Before-and-after object lists:
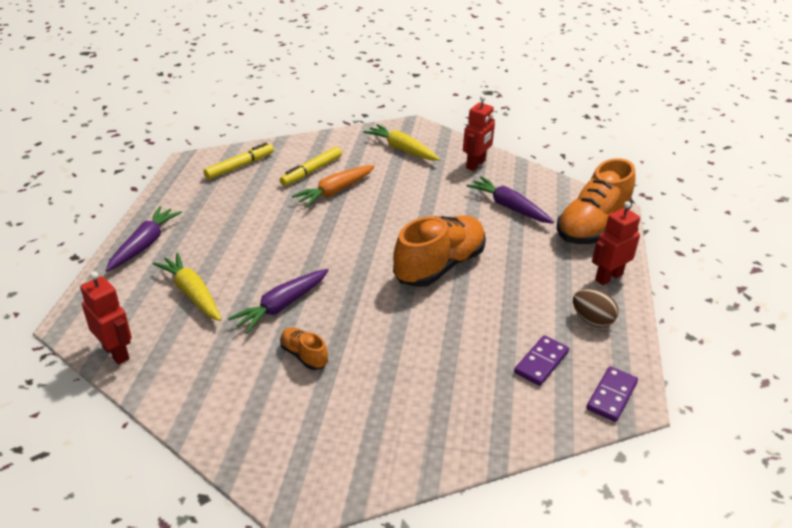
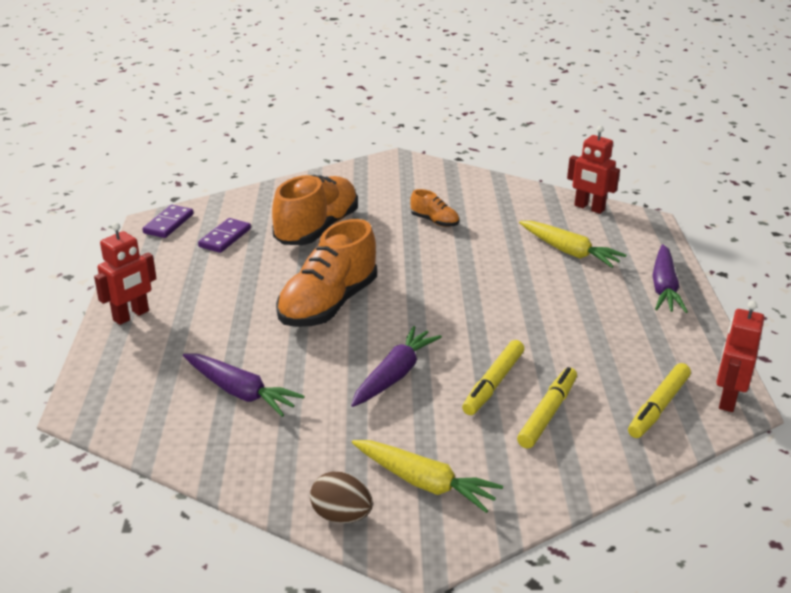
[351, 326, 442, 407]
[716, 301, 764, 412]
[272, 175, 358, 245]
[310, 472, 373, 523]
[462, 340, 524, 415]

• **How to complete this task**: Copy the data character for character, but drop all pictures from the copy.

• **Task solution**:
[351, 326, 442, 407]
[716, 301, 764, 412]
[272, 175, 358, 245]
[310, 472, 373, 523]
[462, 340, 524, 415]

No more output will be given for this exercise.